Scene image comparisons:
- - -
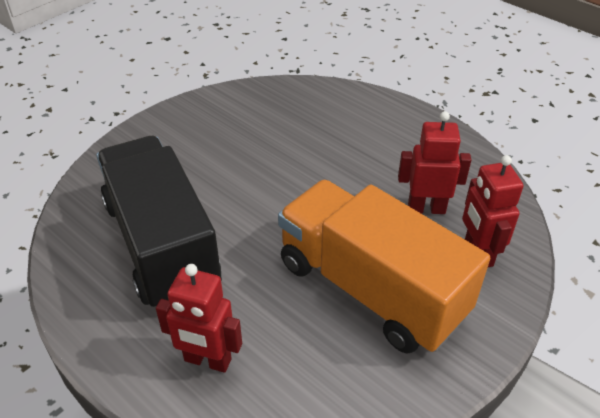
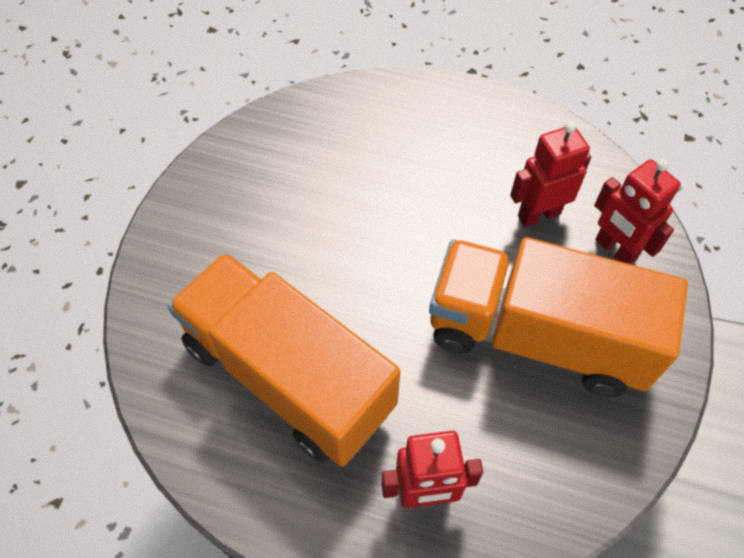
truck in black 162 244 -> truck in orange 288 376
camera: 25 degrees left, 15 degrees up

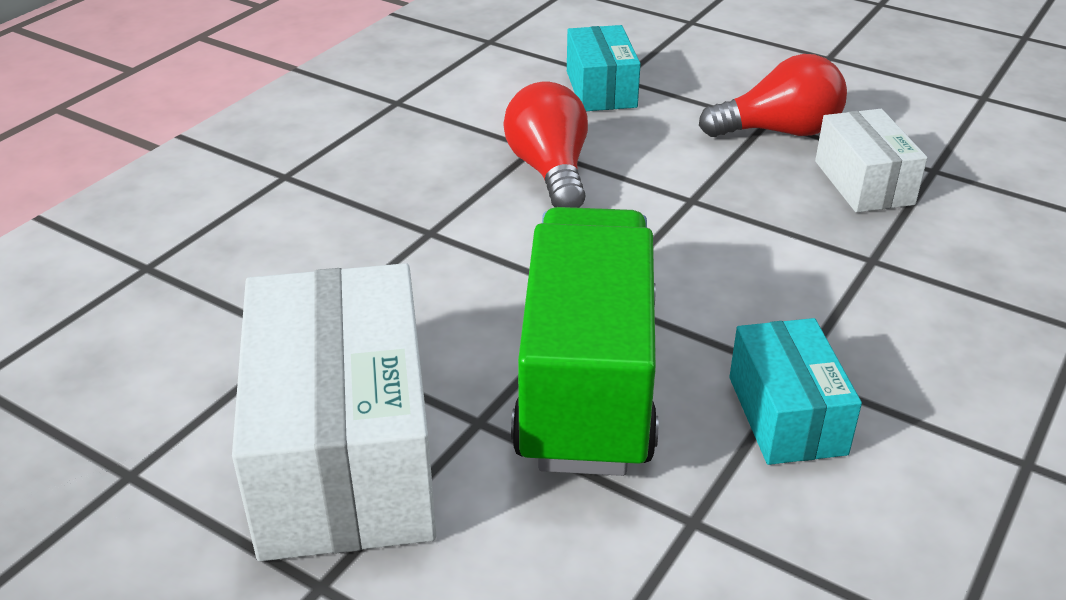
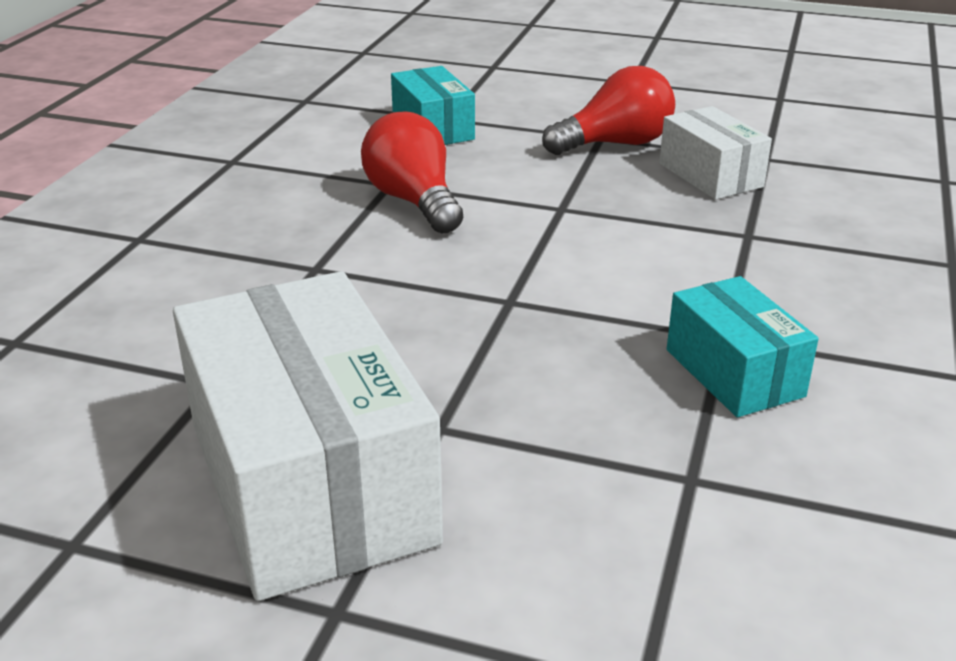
truck in green 587 382 -> none
camera: 15 degrees left, 5 degrees down

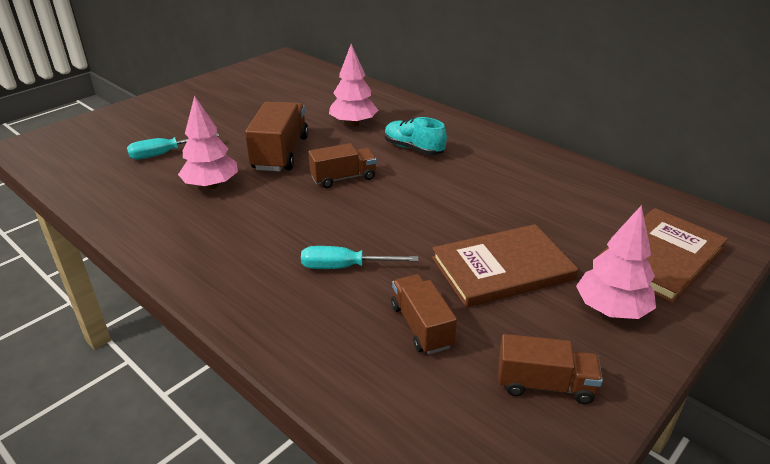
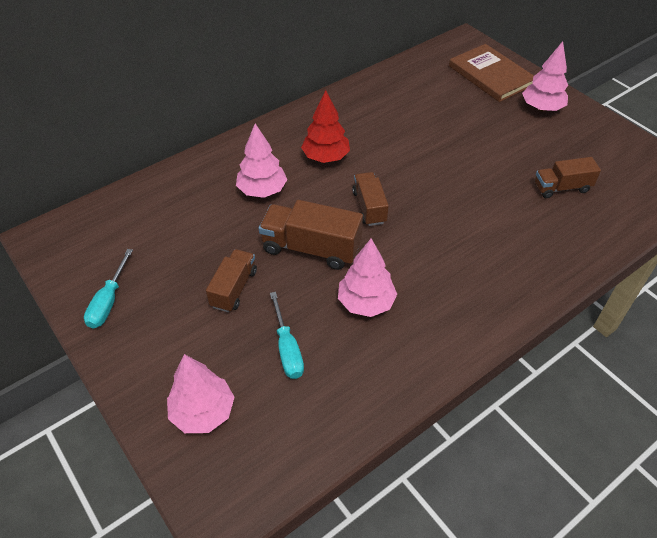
shoe in turquoise 413 149 -> tree in red 326 157
book in brown 502 268 -> none
screwdriver in turquoise 345 267 -> screwdriver in turquoise 108 301, shifted
truck in brown 545 385 -> truck in brown 234 288, shifted
none -> tree in pink 203 412
camera: 80 degrees left, 15 degrees up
- - -
*TASK INSTRUCTIONS:*
Leave the images out and transcribe the remaining data above word for word.

*RESULT FOR THIS TASK:*
truck in black 162 244 -> truck in orange 288 376
camera: 25 degrees left, 15 degrees up

truck in green 587 382 -> none
camera: 15 degrees left, 5 degrees down

shoe in turquoise 413 149 -> tree in red 326 157
book in brown 502 268 -> none
screwdriver in turquoise 345 267 -> screwdriver in turquoise 108 301, shifted
truck in brown 545 385 -> truck in brown 234 288, shifted
none -> tree in pink 203 412
camera: 80 degrees left, 15 degrees up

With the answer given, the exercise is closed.